- Opening Delimiter -

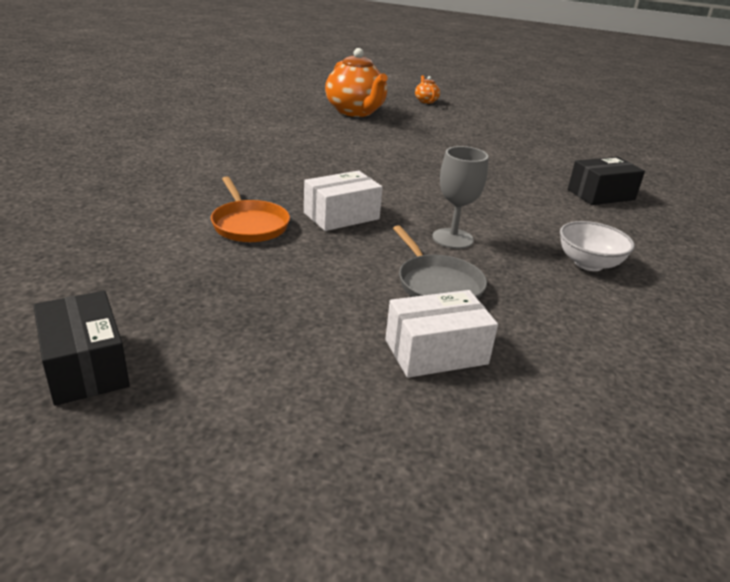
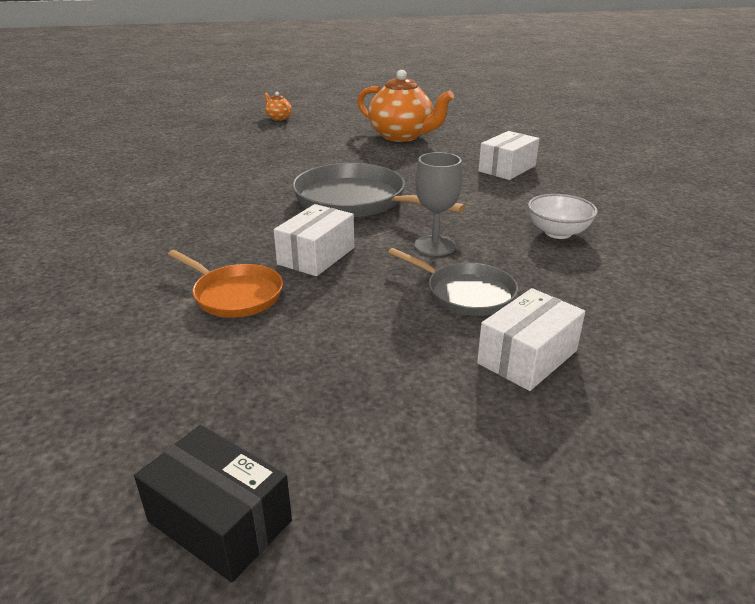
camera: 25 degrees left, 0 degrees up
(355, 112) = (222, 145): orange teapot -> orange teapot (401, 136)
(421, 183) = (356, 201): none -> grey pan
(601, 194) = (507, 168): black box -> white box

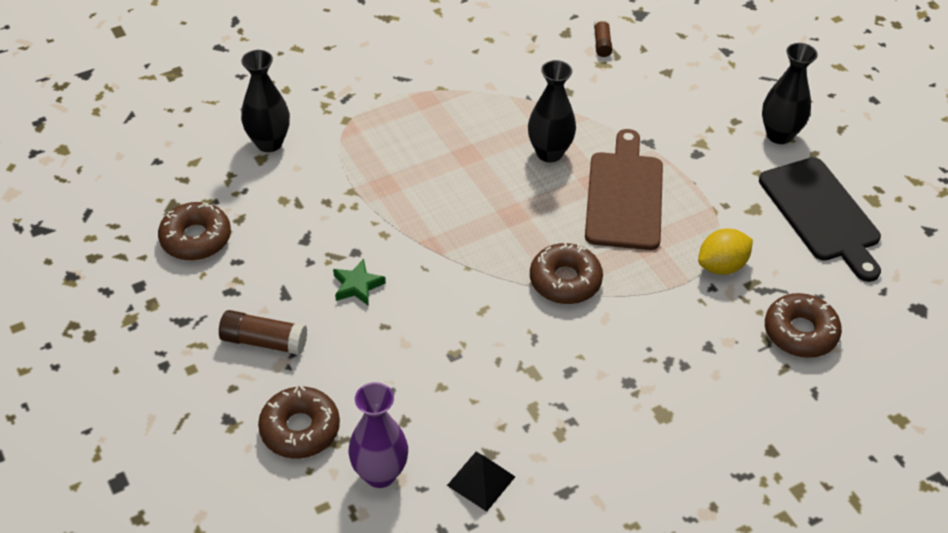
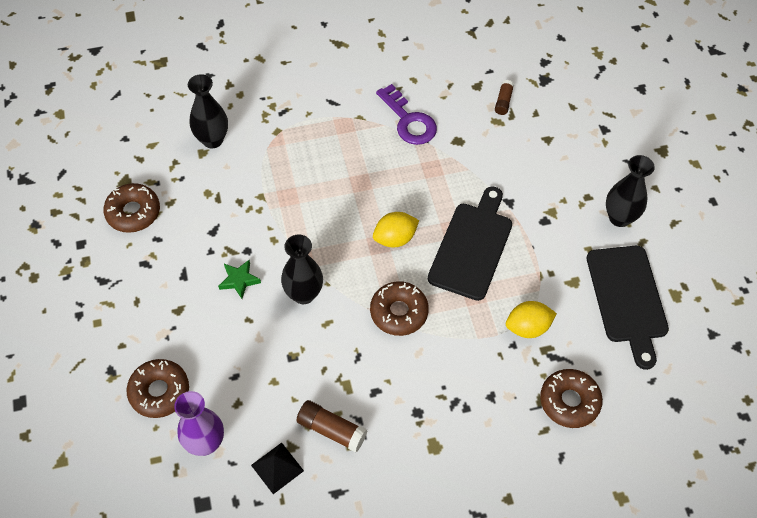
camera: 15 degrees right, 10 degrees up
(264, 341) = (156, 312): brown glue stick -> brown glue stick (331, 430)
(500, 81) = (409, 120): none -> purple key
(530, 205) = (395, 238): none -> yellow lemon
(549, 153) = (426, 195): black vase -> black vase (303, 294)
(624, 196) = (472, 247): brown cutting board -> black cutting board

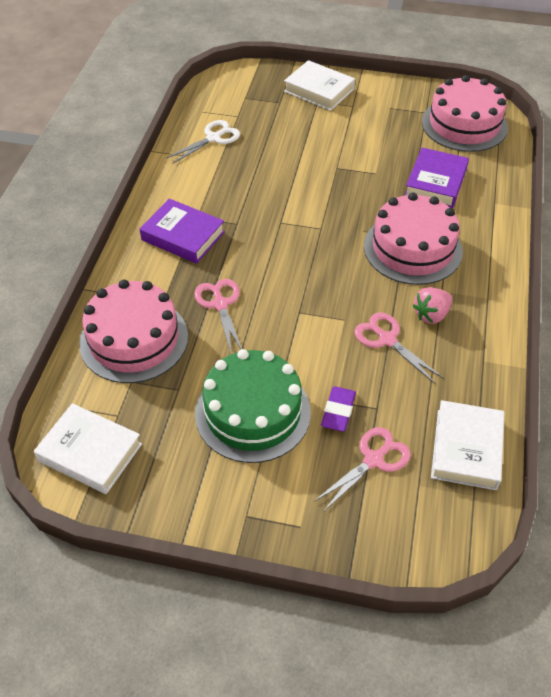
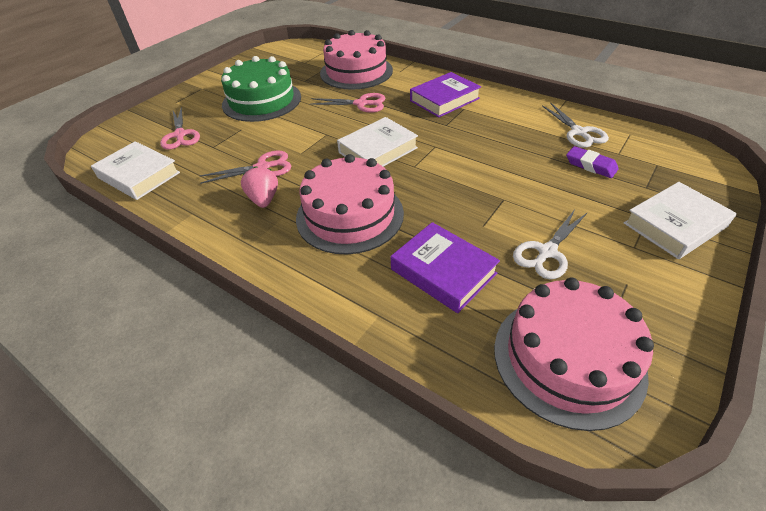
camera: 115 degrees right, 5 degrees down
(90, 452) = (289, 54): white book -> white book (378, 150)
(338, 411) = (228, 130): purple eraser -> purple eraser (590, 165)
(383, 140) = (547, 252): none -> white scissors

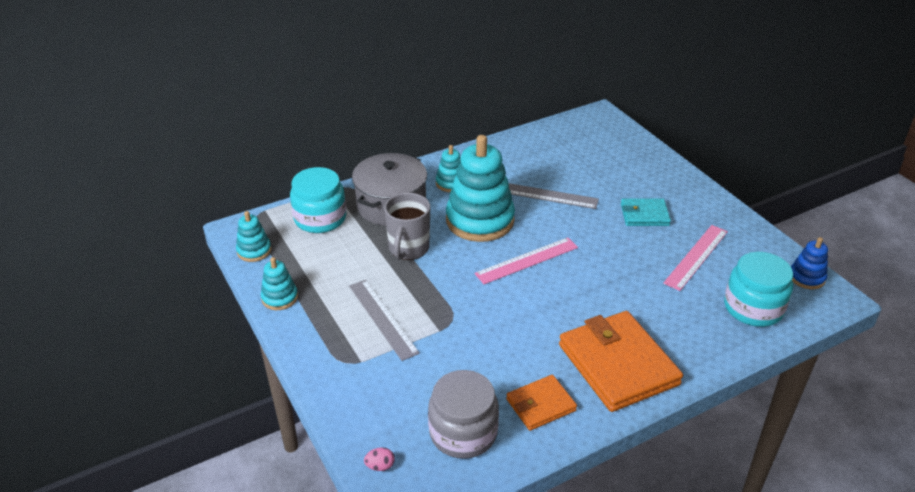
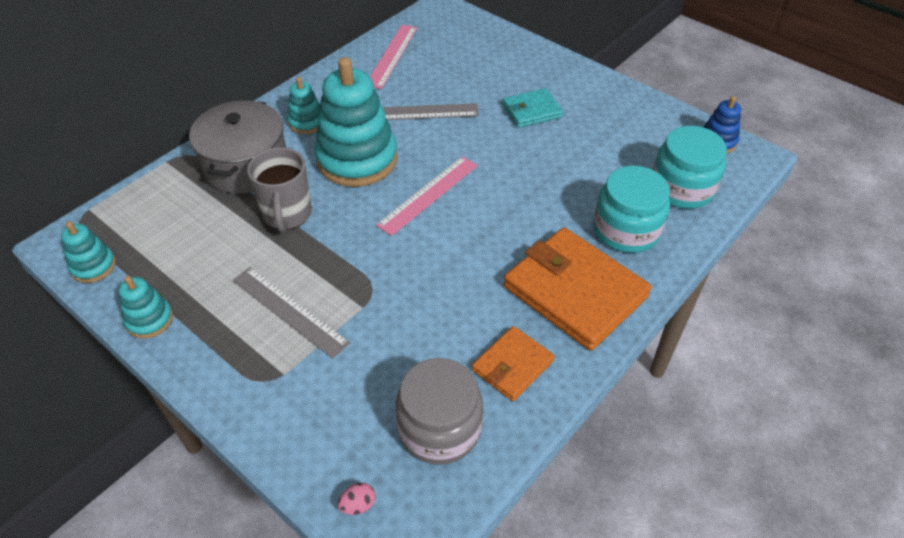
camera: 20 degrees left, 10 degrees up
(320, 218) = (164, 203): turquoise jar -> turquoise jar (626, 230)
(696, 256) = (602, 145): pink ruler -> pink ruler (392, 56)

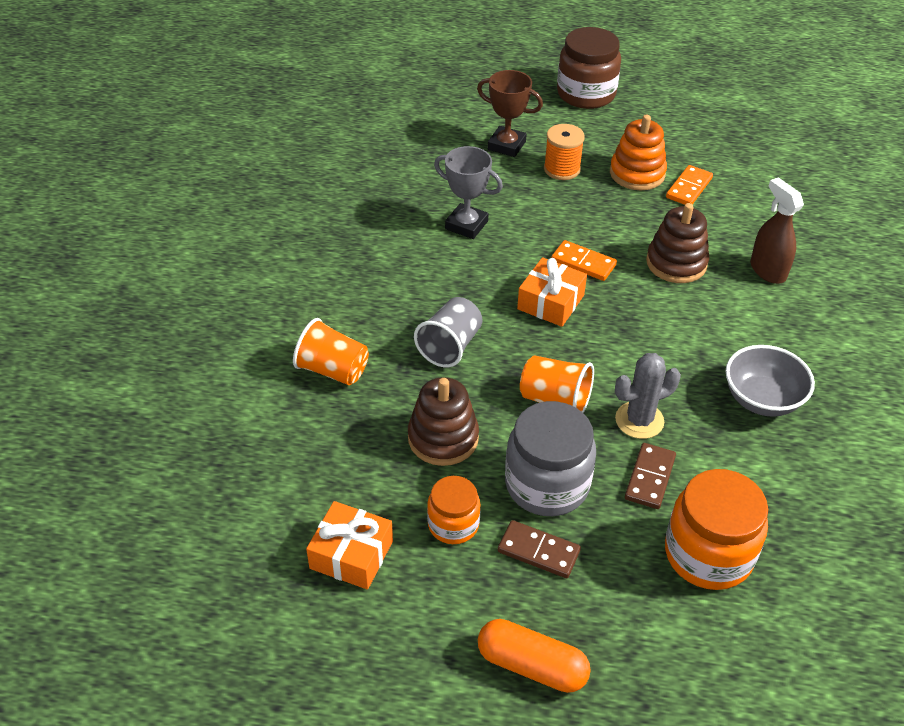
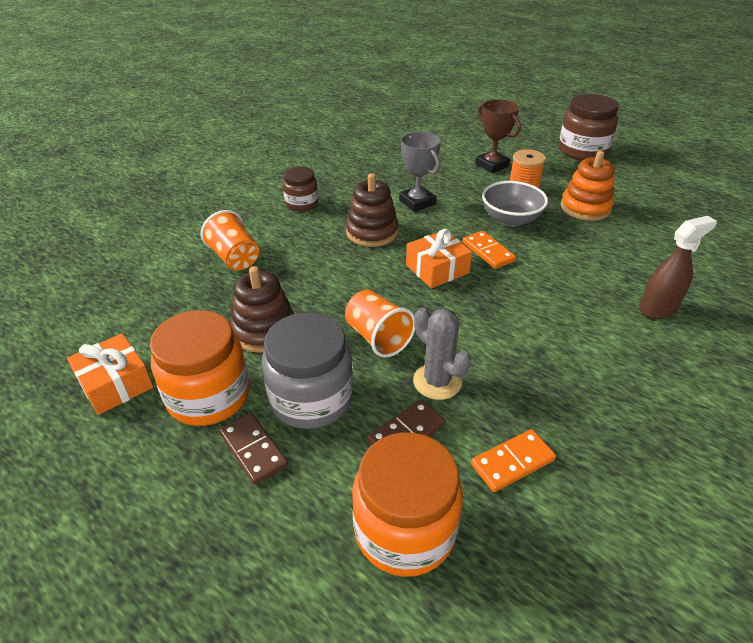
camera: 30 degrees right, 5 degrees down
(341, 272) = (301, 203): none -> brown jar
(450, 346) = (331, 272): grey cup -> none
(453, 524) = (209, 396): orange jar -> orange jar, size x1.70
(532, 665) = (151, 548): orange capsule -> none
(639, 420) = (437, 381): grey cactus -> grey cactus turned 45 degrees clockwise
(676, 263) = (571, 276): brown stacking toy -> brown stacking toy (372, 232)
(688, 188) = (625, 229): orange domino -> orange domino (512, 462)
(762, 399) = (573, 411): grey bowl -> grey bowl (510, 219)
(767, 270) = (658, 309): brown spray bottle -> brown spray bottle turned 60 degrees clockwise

- Closing Delimiter -

** What you will do **
Each line from the one with "(624, 196) = (472, 247): brown" to the end of the material needs to be output word for word, with no picture included.

** Result **
(624, 196) = (472, 247): brown cutting board -> black cutting board

camera: 115 degrees right, 5 degrees down
(90, 452) = (289, 54): white book -> white book (378, 150)
(338, 411) = (228, 130): purple eraser -> purple eraser (590, 165)
(383, 140) = (547, 252): none -> white scissors

camera: 20 degrees left, 10 degrees up
(320, 218) = (164, 203): turquoise jar -> turquoise jar (626, 230)
(696, 256) = (602, 145): pink ruler -> pink ruler (392, 56)

camera: 30 degrees right, 5 degrees down
(341, 272) = (301, 203): none -> brown jar
(450, 346) = (331, 272): grey cup -> none
(453, 524) = (209, 396): orange jar -> orange jar, size x1.70
(532, 665) = (151, 548): orange capsule -> none
(639, 420) = (437, 381): grey cactus -> grey cactus turned 45 degrees clockwise
(676, 263) = (571, 276): brown stacking toy -> brown stacking toy (372, 232)
(688, 188) = (625, 229): orange domino -> orange domino (512, 462)
(762, 399) = (573, 411): grey bowl -> grey bowl (510, 219)
(767, 270) = (658, 309): brown spray bottle -> brown spray bottle turned 60 degrees clockwise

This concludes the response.